◆ Your goal ◆
Copy the records exactly. Every line must match.

Data records
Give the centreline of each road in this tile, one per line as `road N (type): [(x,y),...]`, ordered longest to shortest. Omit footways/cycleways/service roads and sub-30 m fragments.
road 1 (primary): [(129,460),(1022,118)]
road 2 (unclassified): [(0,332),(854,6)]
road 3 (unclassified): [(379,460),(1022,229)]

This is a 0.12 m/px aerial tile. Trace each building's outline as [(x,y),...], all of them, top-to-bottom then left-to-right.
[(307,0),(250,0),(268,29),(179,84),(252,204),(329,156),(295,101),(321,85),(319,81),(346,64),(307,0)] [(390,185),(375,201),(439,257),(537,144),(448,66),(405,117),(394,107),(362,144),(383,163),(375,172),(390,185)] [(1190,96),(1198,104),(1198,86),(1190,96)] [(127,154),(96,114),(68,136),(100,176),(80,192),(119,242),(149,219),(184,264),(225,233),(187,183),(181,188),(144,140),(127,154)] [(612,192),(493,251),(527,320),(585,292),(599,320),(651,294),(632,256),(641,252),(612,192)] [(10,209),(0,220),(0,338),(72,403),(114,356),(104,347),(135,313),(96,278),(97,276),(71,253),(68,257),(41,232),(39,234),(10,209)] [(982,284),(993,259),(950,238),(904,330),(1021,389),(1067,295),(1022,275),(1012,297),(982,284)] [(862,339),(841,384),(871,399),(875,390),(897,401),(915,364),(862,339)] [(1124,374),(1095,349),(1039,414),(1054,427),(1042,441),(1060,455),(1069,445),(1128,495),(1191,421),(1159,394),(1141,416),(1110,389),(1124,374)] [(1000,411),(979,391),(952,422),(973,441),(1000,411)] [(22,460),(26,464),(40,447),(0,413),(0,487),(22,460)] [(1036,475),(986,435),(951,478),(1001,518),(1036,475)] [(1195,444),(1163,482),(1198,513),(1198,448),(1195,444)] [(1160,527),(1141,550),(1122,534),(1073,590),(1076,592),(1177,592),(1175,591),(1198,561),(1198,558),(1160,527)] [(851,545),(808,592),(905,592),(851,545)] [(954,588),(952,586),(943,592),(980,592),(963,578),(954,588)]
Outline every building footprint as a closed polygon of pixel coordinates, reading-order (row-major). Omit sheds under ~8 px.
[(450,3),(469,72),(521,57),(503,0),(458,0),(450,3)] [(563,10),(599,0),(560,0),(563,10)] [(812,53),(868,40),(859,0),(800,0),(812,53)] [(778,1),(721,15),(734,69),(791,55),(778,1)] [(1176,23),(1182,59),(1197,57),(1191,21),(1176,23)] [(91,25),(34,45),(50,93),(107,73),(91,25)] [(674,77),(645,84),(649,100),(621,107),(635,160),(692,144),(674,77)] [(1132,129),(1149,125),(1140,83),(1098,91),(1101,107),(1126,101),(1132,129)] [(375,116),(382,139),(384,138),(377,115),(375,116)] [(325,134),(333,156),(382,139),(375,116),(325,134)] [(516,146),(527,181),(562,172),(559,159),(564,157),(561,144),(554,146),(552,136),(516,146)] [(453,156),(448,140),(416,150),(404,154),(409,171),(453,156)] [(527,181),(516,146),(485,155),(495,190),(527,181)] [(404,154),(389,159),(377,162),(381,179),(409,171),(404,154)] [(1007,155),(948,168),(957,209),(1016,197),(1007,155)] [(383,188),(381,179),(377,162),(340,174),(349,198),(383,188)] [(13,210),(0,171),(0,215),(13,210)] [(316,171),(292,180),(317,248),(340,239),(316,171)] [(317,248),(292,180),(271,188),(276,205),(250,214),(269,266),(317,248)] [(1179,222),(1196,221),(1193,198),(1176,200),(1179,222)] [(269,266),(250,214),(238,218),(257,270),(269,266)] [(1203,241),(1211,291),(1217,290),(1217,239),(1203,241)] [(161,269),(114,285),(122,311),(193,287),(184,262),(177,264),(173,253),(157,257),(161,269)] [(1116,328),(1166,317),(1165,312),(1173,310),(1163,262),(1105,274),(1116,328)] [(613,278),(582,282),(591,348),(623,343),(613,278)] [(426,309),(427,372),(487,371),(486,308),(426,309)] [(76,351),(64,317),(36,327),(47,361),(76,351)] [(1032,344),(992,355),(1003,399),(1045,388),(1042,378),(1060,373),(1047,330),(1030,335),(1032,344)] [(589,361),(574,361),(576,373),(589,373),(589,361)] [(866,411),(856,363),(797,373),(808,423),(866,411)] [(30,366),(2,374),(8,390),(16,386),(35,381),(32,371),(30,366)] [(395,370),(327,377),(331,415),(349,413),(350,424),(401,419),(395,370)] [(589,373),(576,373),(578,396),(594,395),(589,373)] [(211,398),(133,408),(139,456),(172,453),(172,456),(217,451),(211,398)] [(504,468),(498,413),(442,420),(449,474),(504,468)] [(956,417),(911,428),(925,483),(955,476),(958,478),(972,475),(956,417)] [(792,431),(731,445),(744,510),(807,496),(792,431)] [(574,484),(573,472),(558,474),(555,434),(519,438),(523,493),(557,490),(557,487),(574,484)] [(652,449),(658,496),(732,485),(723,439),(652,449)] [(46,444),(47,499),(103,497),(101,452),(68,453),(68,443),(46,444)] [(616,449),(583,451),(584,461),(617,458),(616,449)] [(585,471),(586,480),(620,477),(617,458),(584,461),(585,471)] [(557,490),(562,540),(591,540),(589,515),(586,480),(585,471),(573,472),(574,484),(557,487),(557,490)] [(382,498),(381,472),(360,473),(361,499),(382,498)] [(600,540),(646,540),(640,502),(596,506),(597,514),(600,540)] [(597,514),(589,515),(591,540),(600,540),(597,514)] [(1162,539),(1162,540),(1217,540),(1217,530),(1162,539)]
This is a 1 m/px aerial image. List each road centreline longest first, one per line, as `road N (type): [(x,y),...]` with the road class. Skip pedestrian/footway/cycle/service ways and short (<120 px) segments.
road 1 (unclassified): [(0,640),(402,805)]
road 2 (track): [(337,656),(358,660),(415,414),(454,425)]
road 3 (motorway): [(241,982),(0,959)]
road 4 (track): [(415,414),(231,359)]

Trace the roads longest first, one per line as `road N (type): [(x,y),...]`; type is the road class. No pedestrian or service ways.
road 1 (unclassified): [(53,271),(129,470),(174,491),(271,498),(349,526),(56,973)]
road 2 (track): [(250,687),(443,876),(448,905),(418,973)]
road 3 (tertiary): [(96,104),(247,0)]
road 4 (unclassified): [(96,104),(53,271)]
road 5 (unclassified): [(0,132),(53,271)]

◆ Exercise response ◆
Give the centreline of each road in this tile, one per line as `road N (type): [(x,y),...]`, ordered longest to shortest. Omit footways/cycleways/service roads and sub-30 m fragments.
road 1 (primary): [(129,460),(1022,118)]
road 2 (unclassified): [(0,332),(854,6)]
road 3 (unclassified): [(379,460),(1022,229)]

This is a 0.12 m/px aerial tile. Trace each building's outline as [(x,y),...], all of them, top-to-bottom then left-to-right.
[(307,0),(250,0),(268,29),(179,84),(252,204),(329,156),(295,101),(321,85),(319,81),(346,64),(307,0)] [(390,185),(375,201),(439,257),(537,144),(448,66),(405,117),(394,107),(362,144),(383,163),(375,172),(390,185)] [(1190,96),(1198,104),(1198,86),(1190,96)] [(127,154),(96,114),(68,136),(100,176),(80,192),(119,242),(149,219),(184,264),(225,233),(187,183),(181,188),(144,140),(127,154)] [(612,192),(493,251),(527,320),(585,292),(599,320),(651,294),(632,256),(641,252),(612,192)] [(10,209),(0,220),(0,338),(72,403),(114,356),(104,347),(135,313),(96,278),(97,276),(71,253),(68,257),(41,232),(39,234),(10,209)] [(982,284),(993,259),(950,238),(904,330),(1021,389),(1067,295),(1022,275),(1012,297),(982,284)] [(862,339),(841,384),(871,399),(875,390),(897,401),(915,364),(862,339)] [(1124,374),(1095,349),(1039,414),(1054,427),(1042,441),(1060,455),(1069,445),(1128,495),(1191,421),(1159,394),(1141,416),(1110,389),(1124,374)] [(1000,411),(979,391),(952,422),(973,441),(1000,411)] [(22,460),(26,464),(40,447),(0,413),(0,487),(22,460)] [(1036,475),(986,435),(951,478),(1001,518),(1036,475)] [(1195,444),(1163,482),(1198,513),(1198,448),(1195,444)] [(1160,527),(1141,550),(1122,534),(1073,590),(1076,592),(1177,592),(1175,591),(1198,561),(1198,558),(1160,527)] [(851,545),(808,592),(905,592),(851,545)] [(954,588),(952,586),(943,592),(980,592),(963,578),(954,588)]
Outline every building footprint as a closed polygon of pixel coordinates, reading-order (row-major). Omit sheds under ~8 px.
[(450,3),(469,72),(521,57),(503,0),(458,0),(450,3)] [(563,10),(599,0),(560,0),(563,10)] [(812,53),(868,40),(859,0),(800,0),(812,53)] [(778,1),(721,15),(734,69),(791,55),(778,1)] [(1176,23),(1182,59),(1197,57),(1191,21),(1176,23)] [(91,25),(34,45),(50,93),(107,73),(91,25)] [(674,77),(645,84),(649,100),(621,107),(635,160),(692,144),(674,77)] [(1132,129),(1149,125),(1140,83),(1098,91),(1101,107),(1126,101),(1132,129)] [(375,116),(382,139),(384,138),(377,115),(375,116)] [(325,134),(333,156),(382,139),(375,116),(325,134)] [(516,146),(527,181),(562,172),(559,159),(564,157),(561,144),(554,146),(552,136),(516,146)] [(453,156),(448,140),(416,150),(404,154),(409,171),(453,156)] [(527,181),(516,146),(485,155),(495,190),(527,181)] [(404,154),(389,159),(377,162),(381,179),(409,171),(404,154)] [(1007,155),(948,168),(957,209),(1016,197),(1007,155)] [(383,188),(381,179),(377,162),(340,174),(349,198),(383,188)] [(13,210),(0,171),(0,215),(13,210)] [(316,171),(292,180),(317,248),(340,239),(316,171)] [(317,248),(292,180),(271,188),(276,205),(250,214),(269,266),(317,248)] [(1179,222),(1196,221),(1193,198),(1176,200),(1179,222)] [(269,266),(250,214),(238,218),(257,270),(269,266)] [(1203,241),(1211,291),(1217,290),(1217,239),(1203,241)] [(161,269),(114,285),(122,311),(193,287),(184,262),(177,264),(173,253),(157,257),(161,269)] [(1116,328),(1166,317),(1165,312),(1173,310),(1163,262),(1105,274),(1116,328)] [(613,278),(582,282),(591,348),(623,343),(613,278)] [(426,309),(427,372),(487,371),(486,308),(426,309)] [(76,351),(64,317),(36,327),(47,361),(76,351)] [(1032,344),(992,355),(1003,399),(1045,388),(1042,378),(1060,373),(1047,330),(1030,335),(1032,344)] [(589,361),(574,361),(576,373),(589,373),(589,361)] [(866,411),(856,363),(797,373),(808,423),(866,411)] [(30,366),(2,374),(8,390),(16,386),(35,381),(32,371),(30,366)] [(395,370),(327,377),(331,415),(349,413),(350,424),(401,419),(395,370)] [(589,373),(576,373),(578,396),(594,395),(589,373)] [(211,398),(133,408),(139,456),(172,453),(172,456),(217,451),(211,398)] [(504,468),(498,413),(442,420),(449,474),(504,468)] [(956,417),(911,428),(925,483),(955,476),(958,478),(972,475),(956,417)] [(792,431),(731,445),(744,510),(807,496),(792,431)] [(574,484),(573,472),(558,474),(555,434),(519,438),(523,493),(557,490),(557,487),(574,484)] [(652,449),(658,496),(732,485),(723,439),(652,449)] [(46,444),(47,499),(103,497),(101,452),(68,453),(68,443),(46,444)] [(616,449),(583,451),(584,461),(617,458),(616,449)] [(585,471),(586,480),(620,477),(617,458),(584,461),(585,471)] [(557,490),(562,540),(591,540),(589,515),(586,480),(585,471),(573,472),(574,484),(557,487),(557,490)] [(382,498),(381,472),(360,473),(361,499),(382,498)] [(600,540),(646,540),(640,502),(596,506),(597,514),(600,540)] [(597,514),(589,515),(591,540),(600,540),(597,514)] [(1162,539),(1162,540),(1217,540),(1217,530),(1162,539)]
This is a 1 m/px aerial image. List each road centreline longest first, one per line, as `road N (type): [(x,y),...]` with the road class. Skip pedestrian/footway/cycle/service ways and short (<120 px) segments.
road 1 (unclassified): [(0,640),(402,805)]
road 2 (track): [(337,656),(358,660),(415,414),(454,425)]
road 3 (motorway): [(241,982),(0,959)]
road 4 (track): [(415,414),(231,359)]

Trace the roads longest first, one per line as `road N (type): [(x,y),...]`; type is the road class. No pedestrian or service ways.
road 1 (unclassified): [(53,271),(129,470),(174,491),(271,498),(349,526),(56,973)]
road 2 (track): [(250,687),(443,876),(448,905),(418,973)]
road 3 (tertiary): [(96,104),(247,0)]
road 4 (unclassified): [(96,104),(53,271)]
road 5 (unclassified): [(0,132),(53,271)]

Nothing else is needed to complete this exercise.